From the records, pick out and copy each line containing "green".

*** Records supplied Section Begins ***

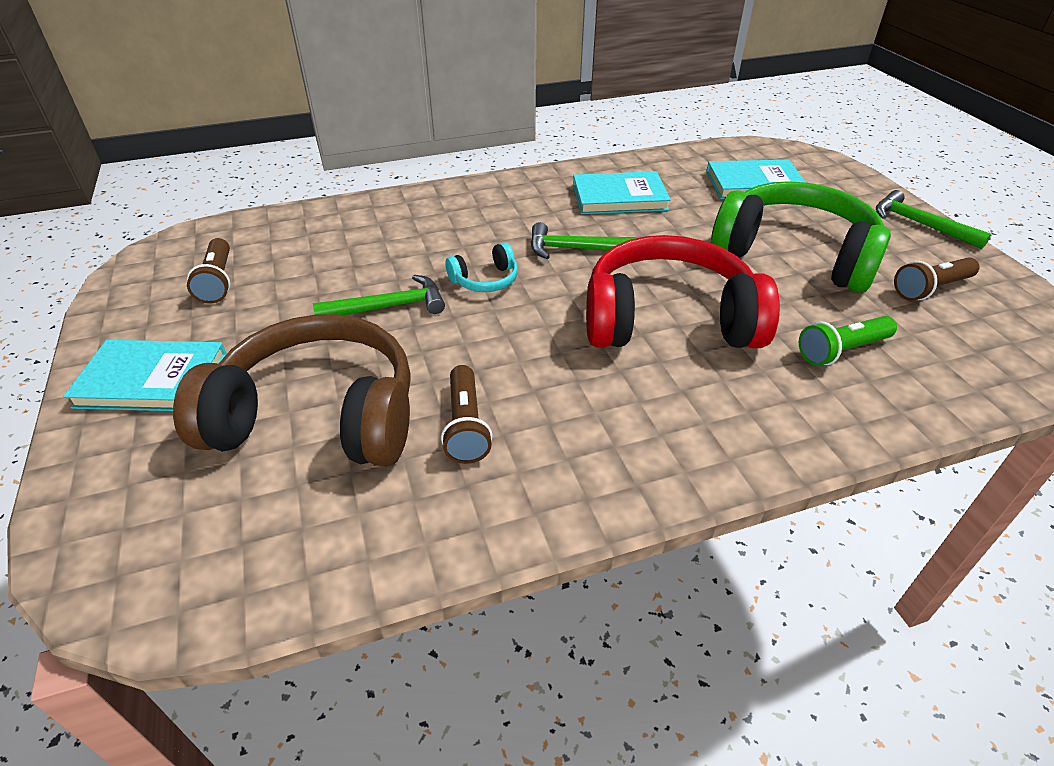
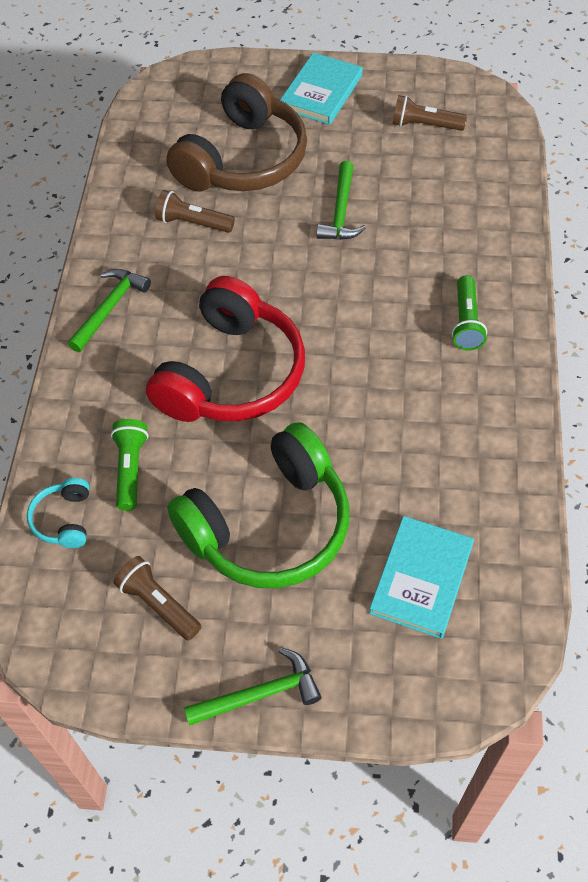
camera: 115 degrees right, 15 degrees up
(485, 280) = (347, 276): turquoise headphones -> turquoise headphones (64, 519)
(500, 208) = (466, 322): none -> green flashlight
(577, 249) = (363, 354): green hammer -> green hammer (109, 308)
(619, 197) = (446, 429): turquoise book -> none
(930, 289) = (158, 604): brown flashlight -> brown flashlight turned 45 degrees counterclockwise

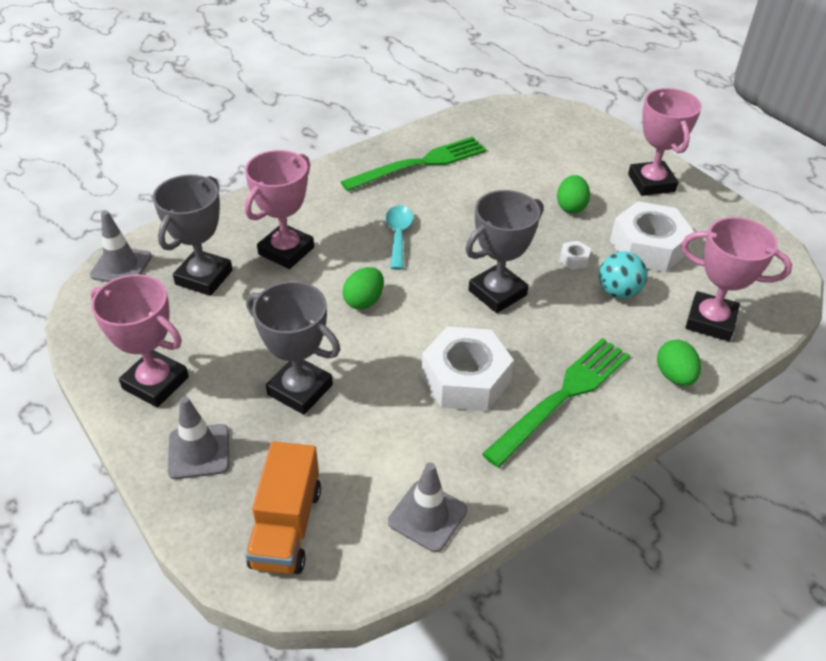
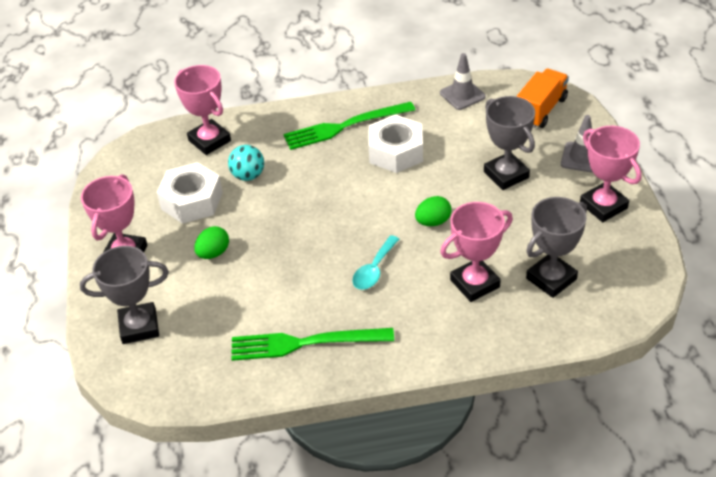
camera: 150 degrees left, 0 degrees up
(121, 266) = (620, 311): grey traffic cone -> none
(497, 293) = (332, 199): grey trophy -> grey trophy (139, 327)
(574, 259) = (255, 208): white nut -> none
(674, 376) = (267, 118): green egg -> none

*** Records supplied Section Ends ***

**Answer for this exercise**
(500, 208) = (466, 322): none -> green flashlight
(577, 249) = (363, 354): green hammer -> green hammer (109, 308)
(674, 376) = (267, 118): green egg -> none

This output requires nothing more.